=== RECORDED DATA ===

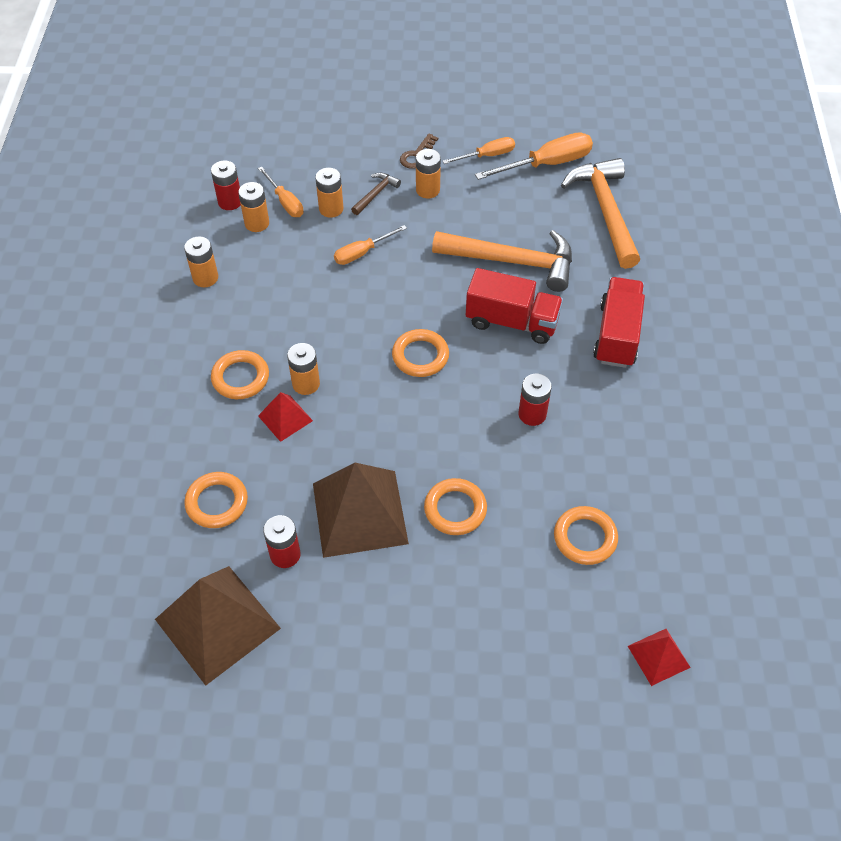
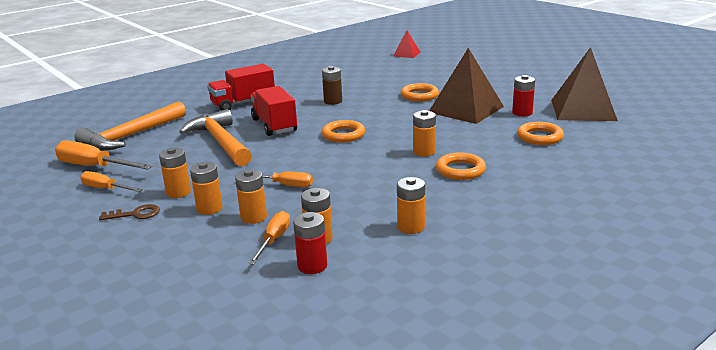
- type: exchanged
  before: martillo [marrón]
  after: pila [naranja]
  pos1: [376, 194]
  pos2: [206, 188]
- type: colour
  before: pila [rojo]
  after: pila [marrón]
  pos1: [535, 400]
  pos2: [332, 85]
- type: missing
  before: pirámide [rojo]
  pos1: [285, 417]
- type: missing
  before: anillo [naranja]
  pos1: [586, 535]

===

A complete answer lists each line of the data that holds the word "pila".

  after: pila [naranja]
  before: pila [rojo]
  after: pila [marrón]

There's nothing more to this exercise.